→ Action item
Pull out of the data below the stretch of lines bounded by the one containing "white cheese [229,406,287,459]" and the one containing "camera: 10 degrees right, 20 degrees down", both bounds included, unchanged.

→ Data to process
---+---
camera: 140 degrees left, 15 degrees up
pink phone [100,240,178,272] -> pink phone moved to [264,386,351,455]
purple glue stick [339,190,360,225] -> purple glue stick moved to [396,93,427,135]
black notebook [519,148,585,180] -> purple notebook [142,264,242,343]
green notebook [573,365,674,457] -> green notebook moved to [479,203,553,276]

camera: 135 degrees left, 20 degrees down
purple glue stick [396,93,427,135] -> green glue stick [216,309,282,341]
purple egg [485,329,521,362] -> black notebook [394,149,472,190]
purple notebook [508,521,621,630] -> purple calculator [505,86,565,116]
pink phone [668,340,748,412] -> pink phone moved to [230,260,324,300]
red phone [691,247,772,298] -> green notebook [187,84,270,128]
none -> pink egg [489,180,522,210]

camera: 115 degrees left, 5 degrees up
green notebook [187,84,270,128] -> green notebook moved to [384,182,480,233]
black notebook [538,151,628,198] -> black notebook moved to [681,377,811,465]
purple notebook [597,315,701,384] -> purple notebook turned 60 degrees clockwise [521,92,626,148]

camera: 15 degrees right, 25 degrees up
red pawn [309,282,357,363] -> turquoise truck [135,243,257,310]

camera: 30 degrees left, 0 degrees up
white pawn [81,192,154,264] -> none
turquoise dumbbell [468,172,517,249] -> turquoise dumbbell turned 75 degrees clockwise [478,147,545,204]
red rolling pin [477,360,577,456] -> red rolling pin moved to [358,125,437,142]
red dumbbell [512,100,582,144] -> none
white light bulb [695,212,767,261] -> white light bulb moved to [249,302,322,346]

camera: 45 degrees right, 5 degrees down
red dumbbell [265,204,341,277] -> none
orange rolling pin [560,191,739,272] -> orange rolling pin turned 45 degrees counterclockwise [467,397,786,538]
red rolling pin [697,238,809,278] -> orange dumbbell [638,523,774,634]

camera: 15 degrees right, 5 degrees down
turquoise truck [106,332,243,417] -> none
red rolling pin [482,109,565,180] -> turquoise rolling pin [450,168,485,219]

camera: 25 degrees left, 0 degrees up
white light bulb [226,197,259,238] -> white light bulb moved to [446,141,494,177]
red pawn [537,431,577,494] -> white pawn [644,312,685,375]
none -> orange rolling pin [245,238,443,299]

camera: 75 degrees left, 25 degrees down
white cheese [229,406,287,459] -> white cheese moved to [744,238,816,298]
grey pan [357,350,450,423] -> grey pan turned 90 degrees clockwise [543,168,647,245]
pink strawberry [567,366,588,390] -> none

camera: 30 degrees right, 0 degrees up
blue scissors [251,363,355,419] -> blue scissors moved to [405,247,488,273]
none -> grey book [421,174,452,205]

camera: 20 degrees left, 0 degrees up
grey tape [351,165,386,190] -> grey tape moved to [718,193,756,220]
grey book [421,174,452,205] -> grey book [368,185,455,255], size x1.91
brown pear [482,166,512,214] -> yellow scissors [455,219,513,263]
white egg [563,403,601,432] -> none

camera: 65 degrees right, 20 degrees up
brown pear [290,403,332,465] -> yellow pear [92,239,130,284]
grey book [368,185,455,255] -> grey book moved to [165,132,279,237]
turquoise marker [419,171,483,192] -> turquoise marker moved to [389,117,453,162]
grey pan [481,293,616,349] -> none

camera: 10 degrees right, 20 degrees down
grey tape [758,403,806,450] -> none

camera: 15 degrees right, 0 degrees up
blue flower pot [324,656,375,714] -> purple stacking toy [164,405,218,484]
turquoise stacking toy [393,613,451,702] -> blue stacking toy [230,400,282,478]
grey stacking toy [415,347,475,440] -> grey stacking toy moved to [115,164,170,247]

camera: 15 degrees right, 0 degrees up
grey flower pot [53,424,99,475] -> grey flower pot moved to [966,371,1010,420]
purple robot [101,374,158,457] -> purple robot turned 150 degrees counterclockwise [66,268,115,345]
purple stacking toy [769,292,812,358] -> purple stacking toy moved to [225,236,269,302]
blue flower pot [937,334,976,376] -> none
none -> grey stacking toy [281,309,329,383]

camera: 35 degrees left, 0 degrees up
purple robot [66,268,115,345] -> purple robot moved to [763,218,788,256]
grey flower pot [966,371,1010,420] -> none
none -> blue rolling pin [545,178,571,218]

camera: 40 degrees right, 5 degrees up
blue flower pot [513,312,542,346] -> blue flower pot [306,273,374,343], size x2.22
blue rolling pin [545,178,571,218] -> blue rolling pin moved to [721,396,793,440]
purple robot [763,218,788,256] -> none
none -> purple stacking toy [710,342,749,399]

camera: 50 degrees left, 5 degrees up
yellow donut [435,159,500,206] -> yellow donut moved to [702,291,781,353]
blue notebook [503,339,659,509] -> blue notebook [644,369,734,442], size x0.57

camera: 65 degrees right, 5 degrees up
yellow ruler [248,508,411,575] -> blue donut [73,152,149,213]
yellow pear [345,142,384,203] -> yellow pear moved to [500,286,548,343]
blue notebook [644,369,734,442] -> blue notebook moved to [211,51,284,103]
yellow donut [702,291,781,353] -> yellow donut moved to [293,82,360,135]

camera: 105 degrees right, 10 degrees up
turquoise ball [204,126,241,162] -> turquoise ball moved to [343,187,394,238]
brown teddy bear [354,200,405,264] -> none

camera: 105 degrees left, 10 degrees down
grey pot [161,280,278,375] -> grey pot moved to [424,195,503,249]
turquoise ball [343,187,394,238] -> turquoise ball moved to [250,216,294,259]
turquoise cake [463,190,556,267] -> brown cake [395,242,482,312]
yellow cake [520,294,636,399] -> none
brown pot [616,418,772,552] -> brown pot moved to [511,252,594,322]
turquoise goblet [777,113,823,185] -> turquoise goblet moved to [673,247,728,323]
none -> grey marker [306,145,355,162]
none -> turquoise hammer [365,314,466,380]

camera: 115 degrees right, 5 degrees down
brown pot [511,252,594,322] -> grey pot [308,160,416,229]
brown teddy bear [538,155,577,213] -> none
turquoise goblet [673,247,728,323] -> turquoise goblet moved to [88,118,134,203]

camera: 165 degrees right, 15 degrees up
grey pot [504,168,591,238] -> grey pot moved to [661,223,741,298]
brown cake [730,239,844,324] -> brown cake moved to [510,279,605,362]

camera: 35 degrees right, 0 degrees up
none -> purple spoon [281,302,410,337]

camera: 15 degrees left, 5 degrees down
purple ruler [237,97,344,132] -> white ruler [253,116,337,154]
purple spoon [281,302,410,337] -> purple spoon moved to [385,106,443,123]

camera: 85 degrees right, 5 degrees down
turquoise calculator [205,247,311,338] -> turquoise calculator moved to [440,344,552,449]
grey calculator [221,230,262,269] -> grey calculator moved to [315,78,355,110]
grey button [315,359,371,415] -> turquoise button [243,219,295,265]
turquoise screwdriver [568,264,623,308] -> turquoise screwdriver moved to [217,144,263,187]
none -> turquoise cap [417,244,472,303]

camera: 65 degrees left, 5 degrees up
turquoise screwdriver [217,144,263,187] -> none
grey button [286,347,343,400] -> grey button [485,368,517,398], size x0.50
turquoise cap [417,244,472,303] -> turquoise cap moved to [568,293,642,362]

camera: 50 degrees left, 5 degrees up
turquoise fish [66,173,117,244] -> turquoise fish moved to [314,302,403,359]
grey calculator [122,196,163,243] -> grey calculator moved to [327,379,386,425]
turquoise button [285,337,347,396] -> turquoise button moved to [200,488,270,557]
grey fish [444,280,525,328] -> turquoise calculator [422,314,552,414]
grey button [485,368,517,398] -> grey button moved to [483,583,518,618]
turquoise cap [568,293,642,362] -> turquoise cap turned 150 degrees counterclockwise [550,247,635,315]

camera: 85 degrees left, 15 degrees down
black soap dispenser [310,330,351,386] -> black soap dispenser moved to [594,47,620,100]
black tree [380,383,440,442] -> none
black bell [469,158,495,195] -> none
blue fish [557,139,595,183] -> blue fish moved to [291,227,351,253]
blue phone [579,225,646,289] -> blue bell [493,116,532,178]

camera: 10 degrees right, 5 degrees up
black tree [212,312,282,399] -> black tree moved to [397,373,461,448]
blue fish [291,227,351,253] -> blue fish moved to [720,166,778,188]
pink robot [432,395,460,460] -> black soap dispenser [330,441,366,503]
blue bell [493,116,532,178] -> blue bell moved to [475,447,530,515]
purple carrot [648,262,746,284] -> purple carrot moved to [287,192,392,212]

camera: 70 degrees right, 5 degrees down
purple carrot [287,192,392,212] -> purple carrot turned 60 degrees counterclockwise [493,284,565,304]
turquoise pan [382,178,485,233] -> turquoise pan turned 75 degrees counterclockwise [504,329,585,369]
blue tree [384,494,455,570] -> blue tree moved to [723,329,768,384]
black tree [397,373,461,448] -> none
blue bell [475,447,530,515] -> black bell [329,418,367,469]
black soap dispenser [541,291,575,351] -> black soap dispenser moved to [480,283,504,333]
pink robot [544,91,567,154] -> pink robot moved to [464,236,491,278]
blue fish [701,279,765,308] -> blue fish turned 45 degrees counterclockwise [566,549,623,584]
---+---
→ Exercise result
white cheese [229,406,287,459] -> white cheese moved to [744,238,816,298]
grey pan [357,350,450,423] -> grey pan turned 90 degrees clockwise [543,168,647,245]
pink strawberry [567,366,588,390] -> none

camera: 30 degrees right, 0 degrees up
blue scissors [251,363,355,419] -> blue scissors moved to [405,247,488,273]
none -> grey book [421,174,452,205]

camera: 20 degrees left, 0 degrees up
grey tape [351,165,386,190] -> grey tape moved to [718,193,756,220]
grey book [421,174,452,205] -> grey book [368,185,455,255], size x1.91
brown pear [482,166,512,214] -> yellow scissors [455,219,513,263]
white egg [563,403,601,432] -> none

camera: 65 degrees right, 20 degrees up
brown pear [290,403,332,465] -> yellow pear [92,239,130,284]
grey book [368,185,455,255] -> grey book moved to [165,132,279,237]
turquoise marker [419,171,483,192] -> turquoise marker moved to [389,117,453,162]
grey pan [481,293,616,349] -> none

camera: 10 degrees right, 20 degrees down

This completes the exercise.